* RECORD SET:

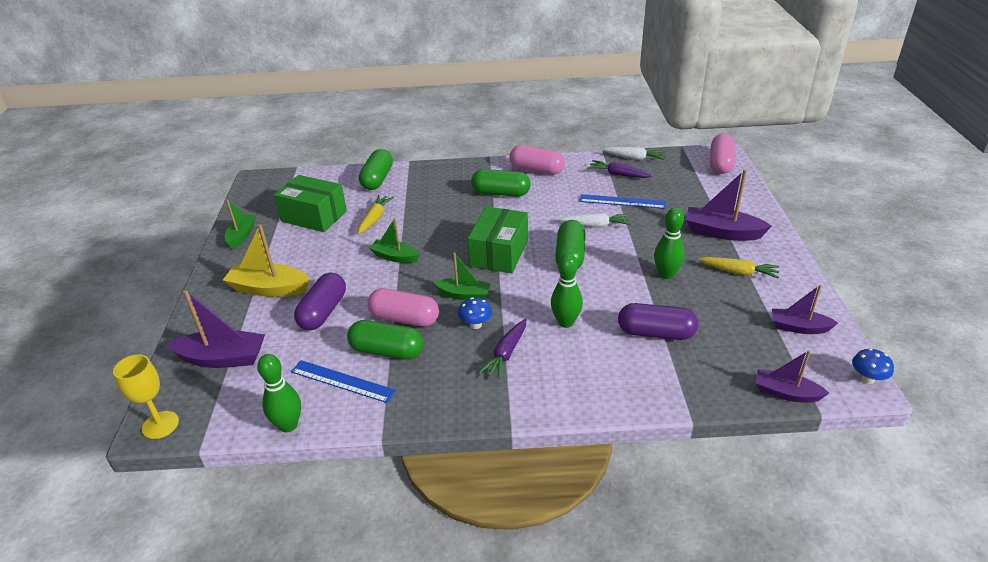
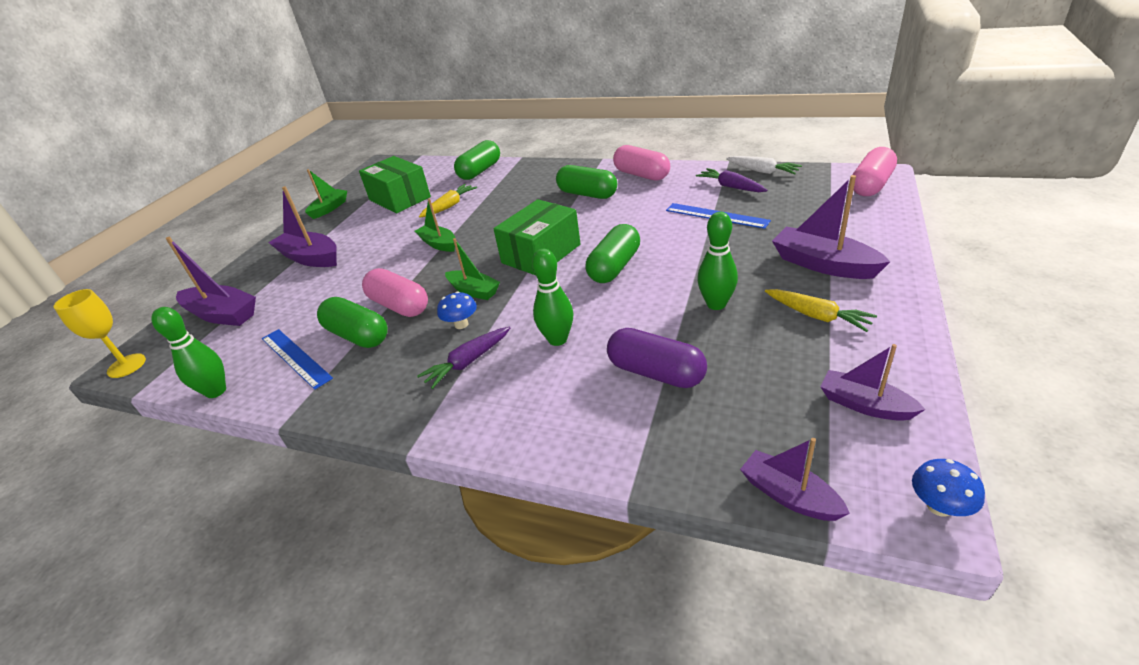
camera: 25 degrees right, 0 degrees up
(269, 289) = (310, 258): yellow boat -> purple boat
(323, 312) = (335, 286): purple capsule -> none
(595, 225) = (667, 238): white carrot -> none

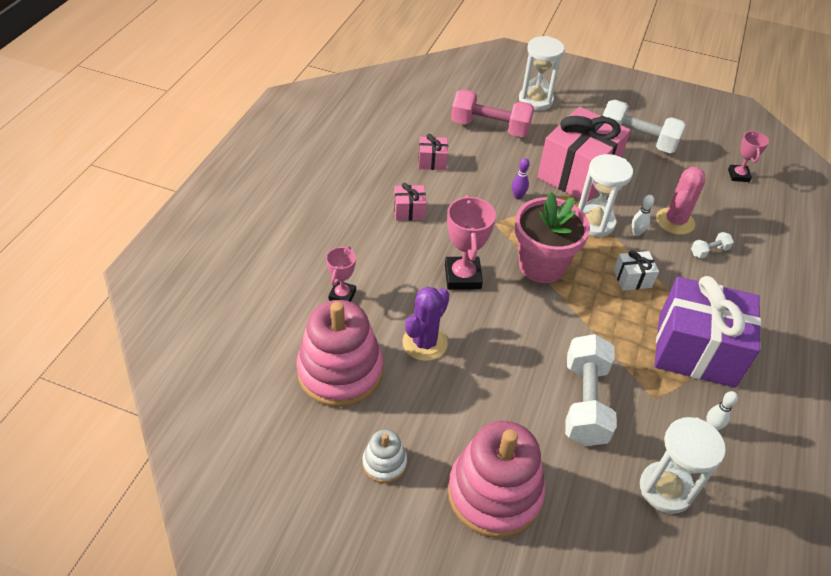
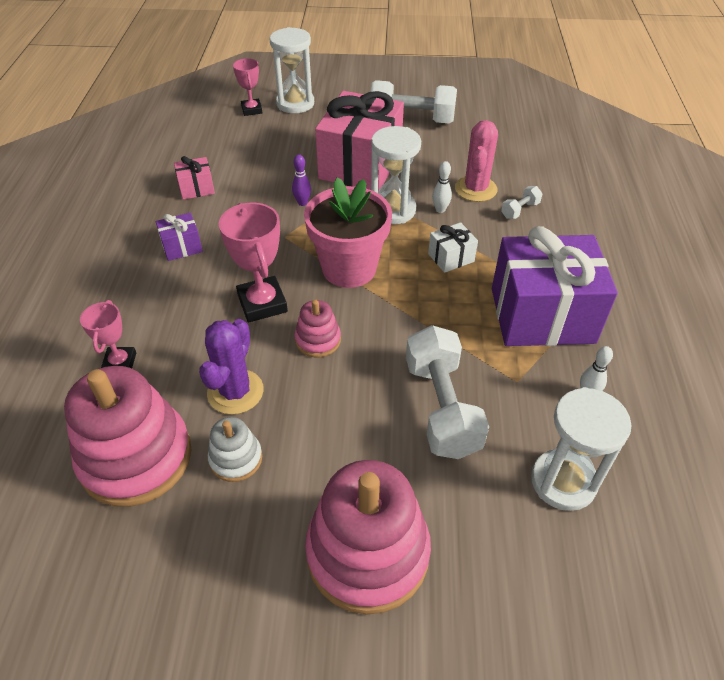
camera: 15 degrees left, 0 degrees up
(384, 463) = (219, 559): white stacking toy -> white stacking toy (236, 459)
(409, 211) = (182, 247): pink gift -> purple gift
(490, 127) = (253, 140): pink dumbbell -> none
(500, 319) = (318, 340): none -> pink stacking toy
(738, 175) = (523, 131): pink trophy -> pink trophy (252, 110)

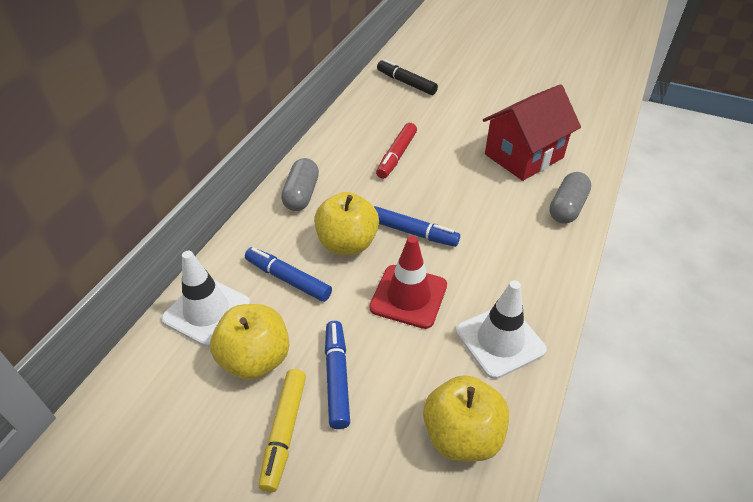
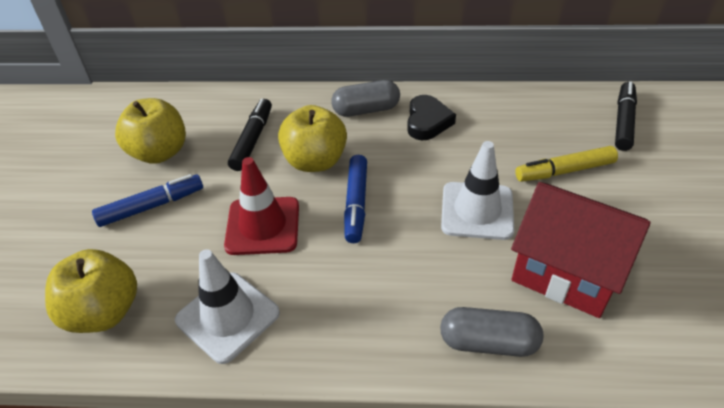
camera: 70 degrees right, 0 degrees up
(207, 311) = (200, 109): white traffic cone -> white traffic cone (477, 211)
(284, 432) = (92, 193): yellow marker -> yellow marker (564, 171)
(288, 279) = (252, 140): blue marker -> black marker
(343, 166) = (427, 122): none -> black heart
(396, 156) = (474, 155): red marker -> none

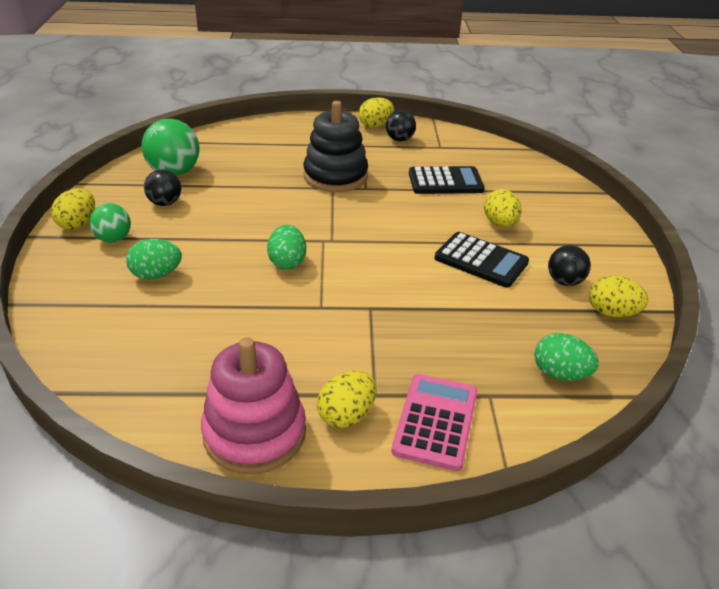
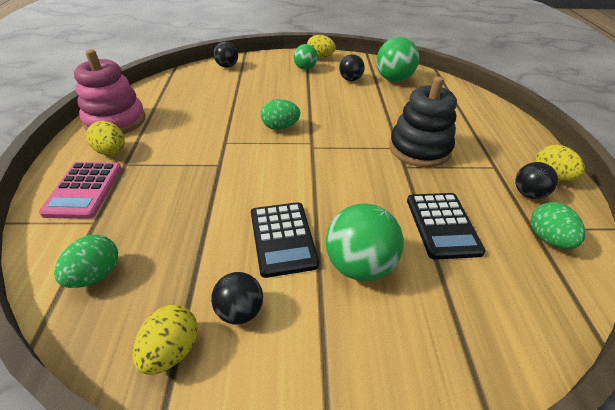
camera: 90 degrees right, 5 degrees up
(71, 321) = (227, 66): none -> black ball
(156, 275) = (267, 83): green egg -> green egg (548, 239)
(436, 421) = (84, 190): pink calculator -> pink calculator turned 75 degrees clockwise
(481, 260) = (282, 238): black calculator -> black calculator turned 45 degrees counterclockwise
(500, 223) = (359, 265): yellow egg -> green ball

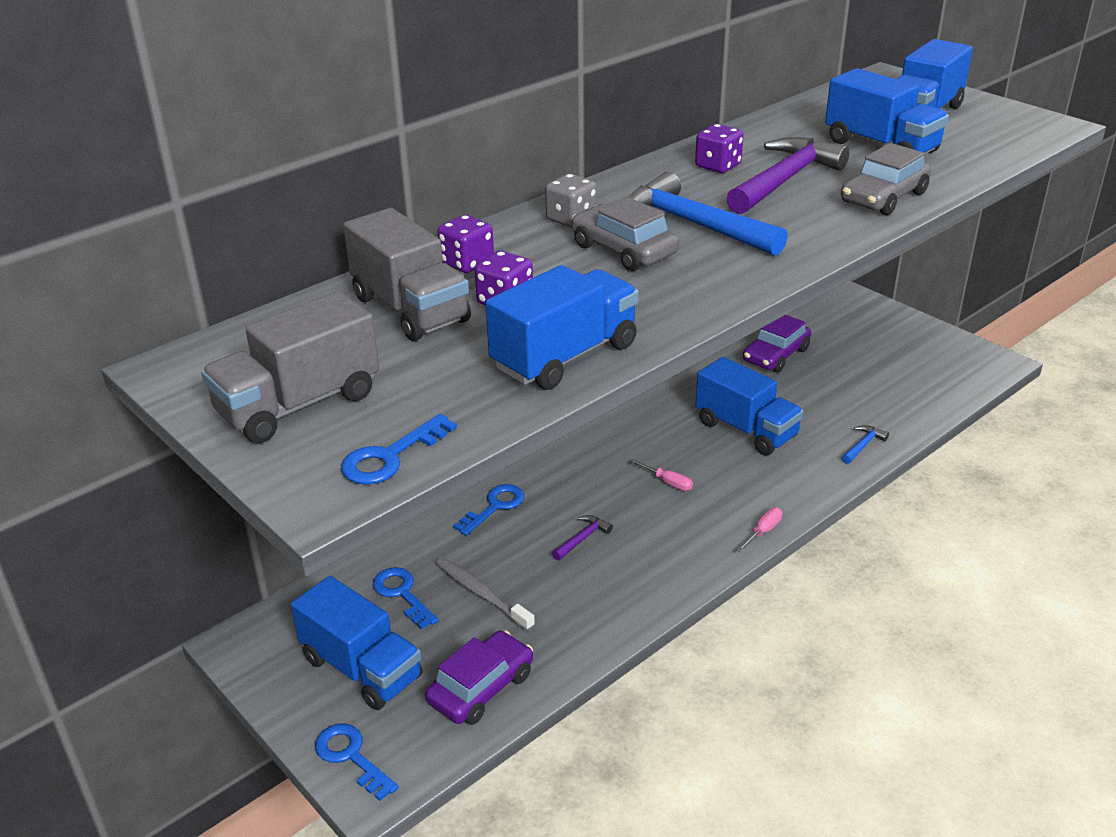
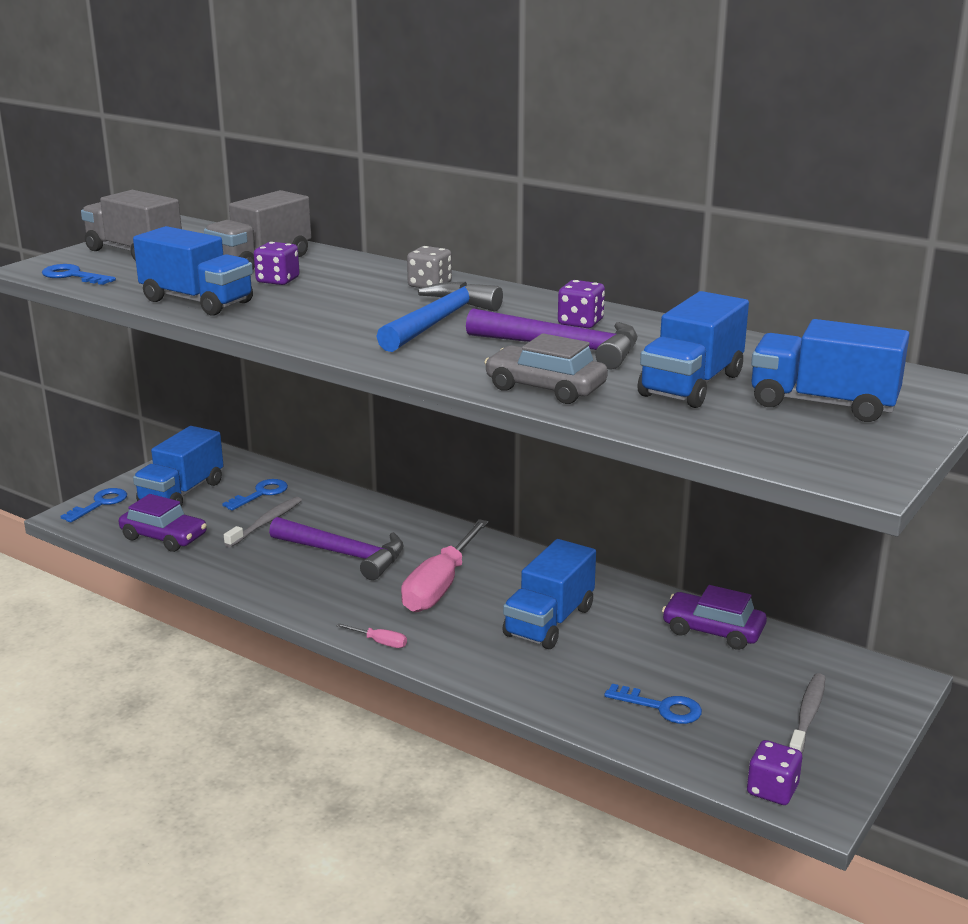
camera: 75 degrees right, 10 degrees down
(467, 263) = (337, 266): purple dice -> purple dice (772, 790)
(494, 507) = (376, 512): blue key -> blue key (661, 707)
(582, 538) = (345, 555): purple hammer -> purple hammer, size x2.26
(623, 250) = (377, 304): grey car -> none
(668, 482) = (440, 586): pink screwdriver -> pink screwdriver, size x2.46
(863, 445) = (555, 697): blue hammer -> none
(894, 342) = (807, 716): none -> grey toothbrush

* INSTRUCTIONS FOR THE TASK: Leaving the pictures aside, repeat the data above exactly.

* RESPONSE AREA:
camera: 25 degrees right, 0 degrees up
(269, 289) = (310, 258): yellow boat -> purple boat
(323, 312) = (335, 286): purple capsule -> none
(595, 225) = (667, 238): white carrot -> none

camera: 15 degrees left, 0 degrees up
(384, 463) = (219, 559): white stacking toy -> white stacking toy (236, 459)
(409, 211) = (182, 247): pink gift -> purple gift
(490, 127) = (253, 140): pink dumbbell -> none
(500, 319) = (318, 340): none -> pink stacking toy
(738, 175) = (523, 131): pink trophy -> pink trophy (252, 110)

camera: 70 degrees right, 0 degrees up
(207, 311) = (200, 109): white traffic cone -> white traffic cone (477, 211)
(284, 432) = (92, 193): yellow marker -> yellow marker (564, 171)
(288, 279) = (252, 140): blue marker -> black marker
(343, 166) = (427, 122): none -> black heart
(396, 156) = (474, 155): red marker -> none

camera: 90 degrees right, 5 degrees up
(71, 321) = (227, 66): none -> black ball
(156, 275) = (267, 83): green egg -> green egg (548, 239)
(436, 421) = (84, 190): pink calculator -> pink calculator turned 75 degrees clockwise
(481, 260) = (282, 238): black calculator -> black calculator turned 45 degrees counterclockwise
(500, 223) = (359, 265): yellow egg -> green ball

camera: 75 degrees right, 10 degrees down
(467, 263) = (337, 266): purple dice -> purple dice (772, 790)
(494, 507) = (376, 512): blue key -> blue key (661, 707)
(582, 538) = (345, 555): purple hammer -> purple hammer, size x2.26
(623, 250) = (377, 304): grey car -> none
(668, 482) = (440, 586): pink screwdriver -> pink screwdriver, size x2.46
(863, 445) = (555, 697): blue hammer -> none
(894, 342) = (807, 716): none -> grey toothbrush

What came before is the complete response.